PROMPT →
The goal is an unaltered copy of the records below, minus any images.

MATERIAL PROVIDED →
────────────────────────────────────────
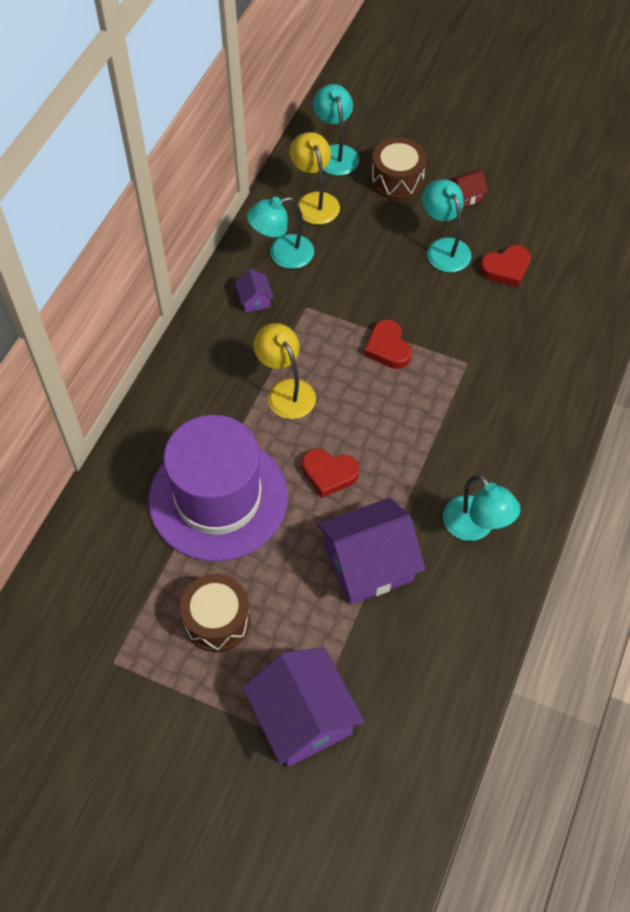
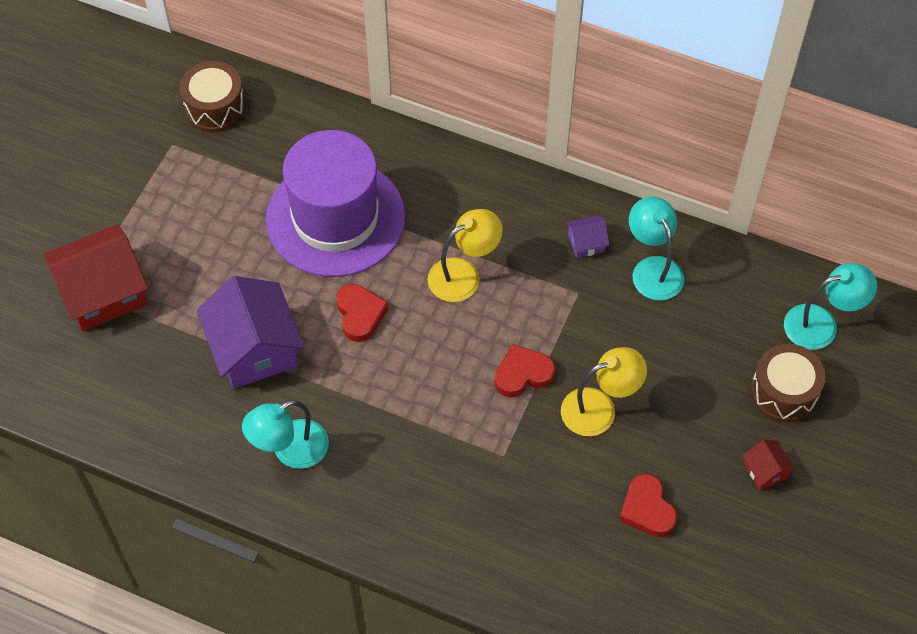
camera: 90 degrees right, 0 degrees up
(217, 620) = (205, 222): brown drum -> brown drum (215, 107)
(303, 717) = (103, 292): purple house -> red house
(315, 201) = (739, 302): yellow lamp -> yellow lamp (599, 408)
(329, 474) = (360, 314): red heart -> red heart turned 150 degrees clockwise
(444, 248) = (676, 440): turquoise lamp -> none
────────────────────────────────────────
EXERCISE ANSWER →
camera: 90 degrees right, 0 degrees up
(217, 620) = (205, 222): brown drum -> brown drum (215, 107)
(303, 717) = (103, 292): purple house -> red house
(315, 201) = (739, 302): yellow lamp -> yellow lamp (599, 408)
(329, 474) = (360, 314): red heart -> red heart turned 150 degrees clockwise
(444, 248) = (676, 440): turquoise lamp -> none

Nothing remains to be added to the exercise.